##### DATA LINES

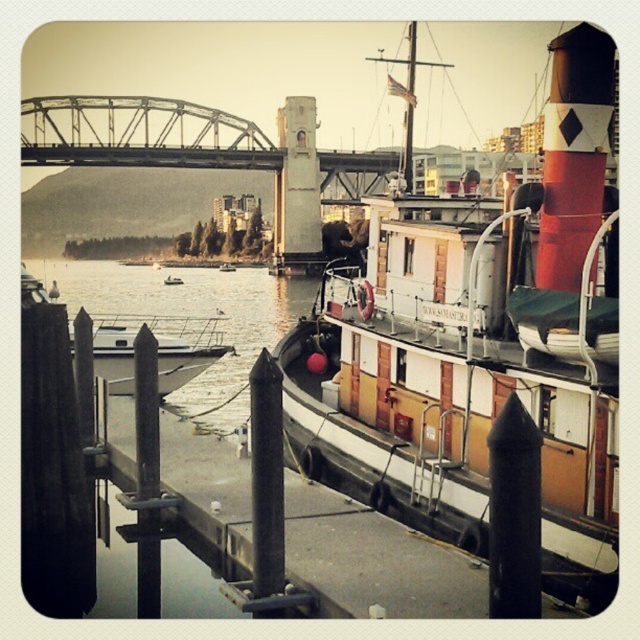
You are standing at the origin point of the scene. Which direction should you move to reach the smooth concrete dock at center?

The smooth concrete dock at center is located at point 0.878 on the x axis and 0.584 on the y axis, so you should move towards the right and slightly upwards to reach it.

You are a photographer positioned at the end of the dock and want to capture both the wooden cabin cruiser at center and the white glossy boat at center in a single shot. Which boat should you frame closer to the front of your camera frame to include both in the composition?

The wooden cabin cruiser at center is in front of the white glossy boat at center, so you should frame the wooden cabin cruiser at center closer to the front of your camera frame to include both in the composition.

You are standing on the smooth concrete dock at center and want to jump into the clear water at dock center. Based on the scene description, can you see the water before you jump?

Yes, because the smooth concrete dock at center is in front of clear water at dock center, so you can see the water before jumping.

##########
##### DATA LINES

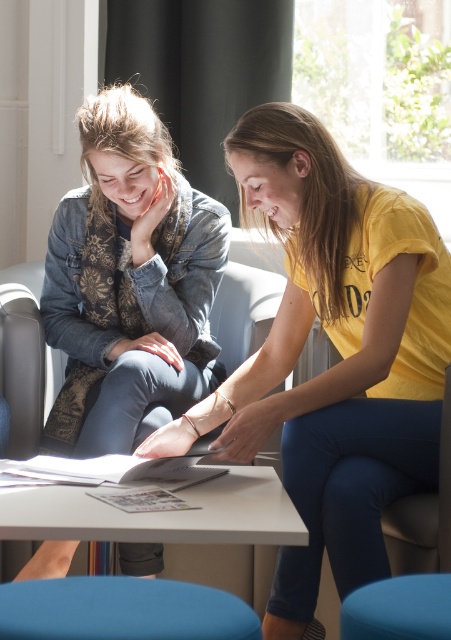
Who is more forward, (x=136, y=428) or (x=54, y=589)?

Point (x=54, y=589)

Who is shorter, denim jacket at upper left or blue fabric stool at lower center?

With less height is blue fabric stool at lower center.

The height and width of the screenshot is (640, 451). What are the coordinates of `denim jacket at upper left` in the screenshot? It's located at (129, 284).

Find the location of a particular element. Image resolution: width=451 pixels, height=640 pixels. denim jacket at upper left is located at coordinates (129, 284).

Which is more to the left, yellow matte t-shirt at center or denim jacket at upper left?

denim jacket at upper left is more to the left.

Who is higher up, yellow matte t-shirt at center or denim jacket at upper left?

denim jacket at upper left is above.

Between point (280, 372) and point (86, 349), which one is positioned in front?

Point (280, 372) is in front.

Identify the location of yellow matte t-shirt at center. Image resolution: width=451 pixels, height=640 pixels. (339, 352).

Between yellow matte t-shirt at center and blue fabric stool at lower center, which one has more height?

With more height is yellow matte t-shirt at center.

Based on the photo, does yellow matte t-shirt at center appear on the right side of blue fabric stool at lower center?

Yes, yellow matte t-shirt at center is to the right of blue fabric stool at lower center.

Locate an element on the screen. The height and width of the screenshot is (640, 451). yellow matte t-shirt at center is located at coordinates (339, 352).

##########

> _WHAT THE TASK REQUIRES_
Reproduce the records verbatim from the line containing "Who is shorter, denim" through the line containing "Locate an element", both of those lines included.

> _SOLUTION TO THE PROBLEM_
Who is shorter, denim jacket at upper left or blue fabric stool at lower center?

With less height is blue fabric stool at lower center.

The height and width of the screenshot is (640, 451). What are the coordinates of `denim jacket at upper left` in the screenshot? It's located at (129, 284).

Find the location of a particular element. Image resolution: width=451 pixels, height=640 pixels. denim jacket at upper left is located at coordinates (129, 284).

Which is more to the left, yellow matte t-shirt at center or denim jacket at upper left?

denim jacket at upper left is more to the left.

Who is higher up, yellow matte t-shirt at center or denim jacket at upper left?

denim jacket at upper left is above.

Between point (280, 372) and point (86, 349), which one is positioned in front?

Point (280, 372) is in front.

Identify the location of yellow matte t-shirt at center. Image resolution: width=451 pixels, height=640 pixels. (339, 352).

Between yellow matte t-shirt at center and blue fabric stool at lower center, which one has more height?

With more height is yellow matte t-shirt at center.

Based on the photo, does yellow matte t-shirt at center appear on the right side of blue fabric stool at lower center?

Yes, yellow matte t-shirt at center is to the right of blue fabric stool at lower center.

Locate an element on the screen. The height and width of the screenshot is (640, 451). yellow matte t-shirt at center is located at coordinates (339, 352).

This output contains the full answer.